Input data Start Marker

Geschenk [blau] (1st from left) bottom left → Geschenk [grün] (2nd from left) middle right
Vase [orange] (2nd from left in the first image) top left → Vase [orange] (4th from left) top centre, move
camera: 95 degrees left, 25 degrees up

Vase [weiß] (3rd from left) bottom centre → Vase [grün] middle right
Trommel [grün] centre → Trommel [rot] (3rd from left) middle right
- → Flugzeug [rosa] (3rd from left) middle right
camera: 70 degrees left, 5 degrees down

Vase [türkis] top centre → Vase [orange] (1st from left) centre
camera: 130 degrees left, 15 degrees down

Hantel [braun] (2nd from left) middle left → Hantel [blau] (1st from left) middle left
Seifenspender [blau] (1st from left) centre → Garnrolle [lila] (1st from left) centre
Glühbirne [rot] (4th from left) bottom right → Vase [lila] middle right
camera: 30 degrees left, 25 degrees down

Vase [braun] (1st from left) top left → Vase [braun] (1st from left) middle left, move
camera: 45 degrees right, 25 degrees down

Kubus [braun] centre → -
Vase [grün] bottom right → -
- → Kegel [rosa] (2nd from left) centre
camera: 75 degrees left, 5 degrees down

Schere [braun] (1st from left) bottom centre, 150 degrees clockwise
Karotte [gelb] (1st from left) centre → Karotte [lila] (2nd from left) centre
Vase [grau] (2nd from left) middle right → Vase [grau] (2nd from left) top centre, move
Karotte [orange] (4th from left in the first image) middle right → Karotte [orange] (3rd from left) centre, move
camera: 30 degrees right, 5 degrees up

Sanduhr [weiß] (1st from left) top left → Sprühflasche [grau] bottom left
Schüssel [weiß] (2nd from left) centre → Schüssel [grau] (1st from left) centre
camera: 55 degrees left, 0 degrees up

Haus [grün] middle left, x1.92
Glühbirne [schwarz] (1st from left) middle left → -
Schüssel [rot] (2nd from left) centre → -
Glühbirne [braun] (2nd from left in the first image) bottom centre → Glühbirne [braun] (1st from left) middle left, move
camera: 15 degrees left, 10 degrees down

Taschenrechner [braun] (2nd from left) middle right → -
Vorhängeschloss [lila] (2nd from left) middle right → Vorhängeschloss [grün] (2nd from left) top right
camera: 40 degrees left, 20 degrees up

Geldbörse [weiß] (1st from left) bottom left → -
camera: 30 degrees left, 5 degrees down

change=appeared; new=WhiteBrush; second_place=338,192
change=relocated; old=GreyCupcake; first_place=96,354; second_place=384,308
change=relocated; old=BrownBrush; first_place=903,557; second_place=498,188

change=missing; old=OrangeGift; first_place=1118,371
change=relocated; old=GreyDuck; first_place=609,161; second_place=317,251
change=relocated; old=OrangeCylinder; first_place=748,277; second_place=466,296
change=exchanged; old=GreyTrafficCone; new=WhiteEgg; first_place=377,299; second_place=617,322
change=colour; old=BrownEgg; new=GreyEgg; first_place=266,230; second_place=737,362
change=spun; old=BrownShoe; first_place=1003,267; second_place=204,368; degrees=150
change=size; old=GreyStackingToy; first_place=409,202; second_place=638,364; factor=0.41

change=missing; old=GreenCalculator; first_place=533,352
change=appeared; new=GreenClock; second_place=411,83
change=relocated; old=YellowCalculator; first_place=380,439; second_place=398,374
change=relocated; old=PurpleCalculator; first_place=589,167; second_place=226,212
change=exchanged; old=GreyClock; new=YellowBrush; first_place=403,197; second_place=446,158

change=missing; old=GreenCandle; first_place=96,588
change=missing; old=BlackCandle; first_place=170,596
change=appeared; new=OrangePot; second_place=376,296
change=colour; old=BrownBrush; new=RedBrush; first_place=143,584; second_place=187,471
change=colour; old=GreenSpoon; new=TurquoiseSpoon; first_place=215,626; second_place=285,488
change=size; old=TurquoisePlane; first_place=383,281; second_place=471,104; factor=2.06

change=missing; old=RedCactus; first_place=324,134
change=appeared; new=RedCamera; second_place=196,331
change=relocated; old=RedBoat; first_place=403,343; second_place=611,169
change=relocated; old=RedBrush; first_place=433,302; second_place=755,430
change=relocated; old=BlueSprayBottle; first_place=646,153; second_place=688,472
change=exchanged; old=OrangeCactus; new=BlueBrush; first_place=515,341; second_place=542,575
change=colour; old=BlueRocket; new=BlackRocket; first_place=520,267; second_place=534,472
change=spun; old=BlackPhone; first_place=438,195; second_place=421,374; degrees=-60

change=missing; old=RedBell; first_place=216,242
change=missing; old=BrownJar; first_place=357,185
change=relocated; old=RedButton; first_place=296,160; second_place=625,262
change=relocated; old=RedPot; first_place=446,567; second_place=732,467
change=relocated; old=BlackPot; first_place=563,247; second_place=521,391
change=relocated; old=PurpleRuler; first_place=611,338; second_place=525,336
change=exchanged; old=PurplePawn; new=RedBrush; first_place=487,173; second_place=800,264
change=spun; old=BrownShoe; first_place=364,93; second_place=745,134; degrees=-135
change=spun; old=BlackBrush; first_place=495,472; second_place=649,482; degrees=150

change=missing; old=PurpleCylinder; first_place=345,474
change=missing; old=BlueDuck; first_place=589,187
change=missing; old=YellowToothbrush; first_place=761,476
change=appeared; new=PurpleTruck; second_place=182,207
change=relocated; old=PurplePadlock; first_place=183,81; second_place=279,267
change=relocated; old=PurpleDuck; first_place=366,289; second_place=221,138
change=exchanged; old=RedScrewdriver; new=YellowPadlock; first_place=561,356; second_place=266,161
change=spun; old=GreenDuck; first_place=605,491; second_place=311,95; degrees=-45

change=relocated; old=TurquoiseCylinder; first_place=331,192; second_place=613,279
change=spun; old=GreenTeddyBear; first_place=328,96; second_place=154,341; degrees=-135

Input data End Marker

## Required action
Copy the entries above exactly, but only from the line holding "change=missing; old=GreenCalculator; first_place=533,352" through the line holding "change=spun; old=BlackPhone; first_place=438,195;", both included.

## Written solution
change=missing; old=GreenCalculator; first_place=533,352
change=appeared; new=GreenClock; second_place=411,83
change=relocated; old=YellowCalculator; first_place=380,439; second_place=398,374
change=relocated; old=PurpleCalculator; first_place=589,167; second_place=226,212
change=exchanged; old=GreyClock; new=YellowBrush; first_place=403,197; second_place=446,158

change=missing; old=GreenCandle; first_place=96,588
change=missing; old=BlackCandle; first_place=170,596
change=appeared; new=OrangePot; second_place=376,296
change=colour; old=BrownBrush; new=RedBrush; first_place=143,584; second_place=187,471
change=colour; old=GreenSpoon; new=TurquoiseSpoon; first_place=215,626; second_place=285,488
change=size; old=TurquoisePlane; first_place=383,281; second_place=471,104; factor=2.06

change=missing; old=RedCactus; first_place=324,134
change=appeared; new=RedCamera; second_place=196,331
change=relocated; old=RedBoat; first_place=403,343; second_place=611,169
change=relocated; old=RedBrush; first_place=433,302; second_place=755,430
change=relocated; old=BlueSprayBottle; first_place=646,153; second_place=688,472
change=exchanged; old=OrangeCactus; new=BlueBrush; first_place=515,341; second_place=542,575
change=colour; old=BlueRocket; new=BlackRocket; first_place=520,267; second_place=534,472
change=spun; old=BlackPhone; first_place=438,195; second_place=421,374; degrees=-60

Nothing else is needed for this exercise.